● Problem description: Scan the records and identify every line in which the string "pink" occurs, then return those lines.

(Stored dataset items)
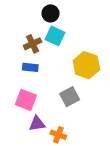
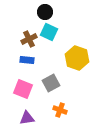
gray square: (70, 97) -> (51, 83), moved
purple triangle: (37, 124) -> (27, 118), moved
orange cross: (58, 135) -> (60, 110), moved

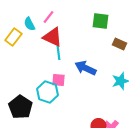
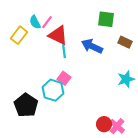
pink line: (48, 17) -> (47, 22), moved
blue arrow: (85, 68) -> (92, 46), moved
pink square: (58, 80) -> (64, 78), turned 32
---
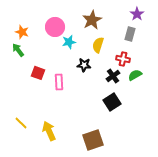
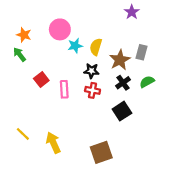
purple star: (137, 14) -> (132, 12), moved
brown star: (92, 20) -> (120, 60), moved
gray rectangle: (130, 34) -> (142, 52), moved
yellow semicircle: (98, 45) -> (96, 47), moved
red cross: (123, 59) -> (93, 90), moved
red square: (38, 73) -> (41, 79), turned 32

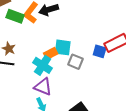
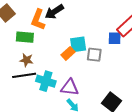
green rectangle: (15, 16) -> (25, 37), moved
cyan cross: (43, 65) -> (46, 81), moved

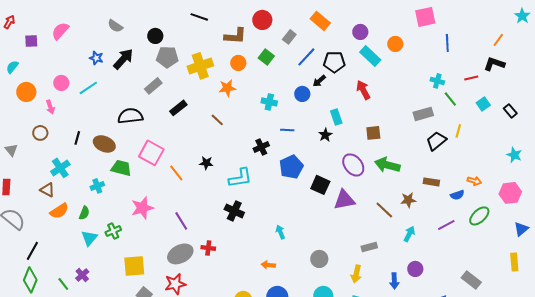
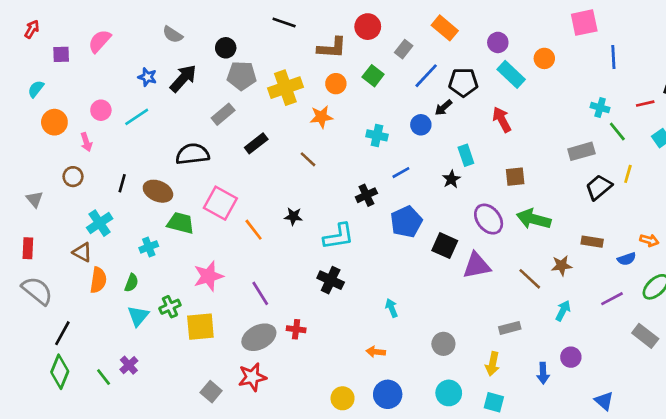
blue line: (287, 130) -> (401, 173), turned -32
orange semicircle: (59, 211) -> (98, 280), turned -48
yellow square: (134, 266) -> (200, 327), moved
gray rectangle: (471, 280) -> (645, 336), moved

● Result for this task:
pink line: (48, 17) -> (47, 22), moved
pink square: (58, 80) -> (64, 78), turned 32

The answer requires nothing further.